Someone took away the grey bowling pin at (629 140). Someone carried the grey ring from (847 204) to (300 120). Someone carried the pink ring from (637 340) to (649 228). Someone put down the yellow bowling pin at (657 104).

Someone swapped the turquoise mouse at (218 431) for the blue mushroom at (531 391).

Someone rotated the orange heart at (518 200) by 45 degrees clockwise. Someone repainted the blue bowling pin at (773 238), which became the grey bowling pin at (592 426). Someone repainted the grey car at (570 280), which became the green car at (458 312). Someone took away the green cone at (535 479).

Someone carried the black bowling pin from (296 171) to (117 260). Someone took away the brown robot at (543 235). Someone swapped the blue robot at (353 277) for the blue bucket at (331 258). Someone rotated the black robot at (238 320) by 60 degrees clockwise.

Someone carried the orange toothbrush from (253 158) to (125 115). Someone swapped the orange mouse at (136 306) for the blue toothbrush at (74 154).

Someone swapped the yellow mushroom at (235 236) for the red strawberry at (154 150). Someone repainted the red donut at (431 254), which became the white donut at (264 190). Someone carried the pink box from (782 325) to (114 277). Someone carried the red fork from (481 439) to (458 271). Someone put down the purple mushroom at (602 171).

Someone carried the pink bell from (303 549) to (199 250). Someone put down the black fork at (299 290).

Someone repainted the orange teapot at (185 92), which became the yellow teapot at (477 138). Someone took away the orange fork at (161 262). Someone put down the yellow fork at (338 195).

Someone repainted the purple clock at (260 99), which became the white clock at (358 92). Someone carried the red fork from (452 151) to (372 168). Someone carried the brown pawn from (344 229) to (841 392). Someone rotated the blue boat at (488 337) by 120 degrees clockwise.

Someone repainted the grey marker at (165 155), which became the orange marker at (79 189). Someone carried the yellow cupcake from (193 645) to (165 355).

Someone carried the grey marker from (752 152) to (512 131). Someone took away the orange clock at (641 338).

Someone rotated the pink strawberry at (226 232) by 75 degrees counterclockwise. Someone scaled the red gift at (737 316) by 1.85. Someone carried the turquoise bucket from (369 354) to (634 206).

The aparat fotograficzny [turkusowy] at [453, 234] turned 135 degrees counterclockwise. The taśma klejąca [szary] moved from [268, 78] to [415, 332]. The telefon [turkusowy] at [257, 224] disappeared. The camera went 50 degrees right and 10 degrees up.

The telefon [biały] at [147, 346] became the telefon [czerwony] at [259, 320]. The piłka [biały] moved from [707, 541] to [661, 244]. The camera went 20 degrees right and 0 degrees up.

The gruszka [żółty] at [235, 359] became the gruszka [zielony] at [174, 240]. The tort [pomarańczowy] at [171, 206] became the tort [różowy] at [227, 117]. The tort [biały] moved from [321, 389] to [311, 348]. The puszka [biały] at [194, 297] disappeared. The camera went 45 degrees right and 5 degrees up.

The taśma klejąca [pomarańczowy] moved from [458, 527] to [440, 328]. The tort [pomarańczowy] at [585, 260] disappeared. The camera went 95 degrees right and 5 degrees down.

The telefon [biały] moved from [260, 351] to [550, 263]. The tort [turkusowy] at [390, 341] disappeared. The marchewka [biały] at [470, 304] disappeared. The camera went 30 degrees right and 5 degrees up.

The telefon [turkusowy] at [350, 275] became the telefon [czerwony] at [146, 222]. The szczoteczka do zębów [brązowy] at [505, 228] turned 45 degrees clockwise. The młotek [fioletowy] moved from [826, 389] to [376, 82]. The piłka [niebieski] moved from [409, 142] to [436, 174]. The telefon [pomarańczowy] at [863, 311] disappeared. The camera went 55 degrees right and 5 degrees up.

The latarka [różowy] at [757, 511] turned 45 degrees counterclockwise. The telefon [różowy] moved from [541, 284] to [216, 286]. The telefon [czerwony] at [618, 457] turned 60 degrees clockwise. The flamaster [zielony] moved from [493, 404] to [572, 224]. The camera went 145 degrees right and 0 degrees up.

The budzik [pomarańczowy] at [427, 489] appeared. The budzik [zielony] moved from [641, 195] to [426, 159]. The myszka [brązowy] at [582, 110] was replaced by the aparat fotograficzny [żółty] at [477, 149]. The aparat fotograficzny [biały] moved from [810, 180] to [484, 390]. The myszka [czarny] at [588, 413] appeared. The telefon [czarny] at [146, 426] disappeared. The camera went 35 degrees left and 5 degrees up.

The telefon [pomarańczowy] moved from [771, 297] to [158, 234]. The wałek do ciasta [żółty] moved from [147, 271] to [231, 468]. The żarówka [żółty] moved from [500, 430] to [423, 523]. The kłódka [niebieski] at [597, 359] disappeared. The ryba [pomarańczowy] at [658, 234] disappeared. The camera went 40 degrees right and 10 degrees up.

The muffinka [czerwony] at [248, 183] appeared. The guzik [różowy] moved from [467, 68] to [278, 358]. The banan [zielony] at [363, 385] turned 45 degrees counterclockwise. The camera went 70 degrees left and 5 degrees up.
------------------------------------------------------------------------
Look through the data above and return exactly the lines from the one that contains "Someone carried the pink bell" to the one that contains "The aparat fotograficzny [turkusowy]", inclusive, with nothing else.

Someone carried the pink bell from (303 549) to (199 250). Someone put down the black fork at (299 290).

Someone repainted the orange teapot at (185 92), which became the yellow teapot at (477 138). Someone took away the orange fork at (161 262). Someone put down the yellow fork at (338 195).

Someone repainted the purple clock at (260 99), which became the white clock at (358 92). Someone carried the red fork from (452 151) to (372 168). Someone carried the brown pawn from (344 229) to (841 392). Someone rotated the blue boat at (488 337) by 120 degrees clockwise.

Someone repainted the grey marker at (165 155), which became the orange marker at (79 189). Someone carried the yellow cupcake from (193 645) to (165 355).

Someone carried the grey marker from (752 152) to (512 131). Someone took away the orange clock at (641 338).

Someone rotated the pink strawberry at (226 232) by 75 degrees counterclockwise. Someone scaled the red gift at (737 316) by 1.85. Someone carried the turquoise bucket from (369 354) to (634 206).

The aparat fotograficzny [turkusowy] at [453, 234] turned 135 degrees counterclockwise. The taśma klejąca [szary] moved from [268, 78] to [415, 332]. The telefon [turkusowy] at [257, 224] disappeared. The camera went 50 degrees right and 10 degrees up.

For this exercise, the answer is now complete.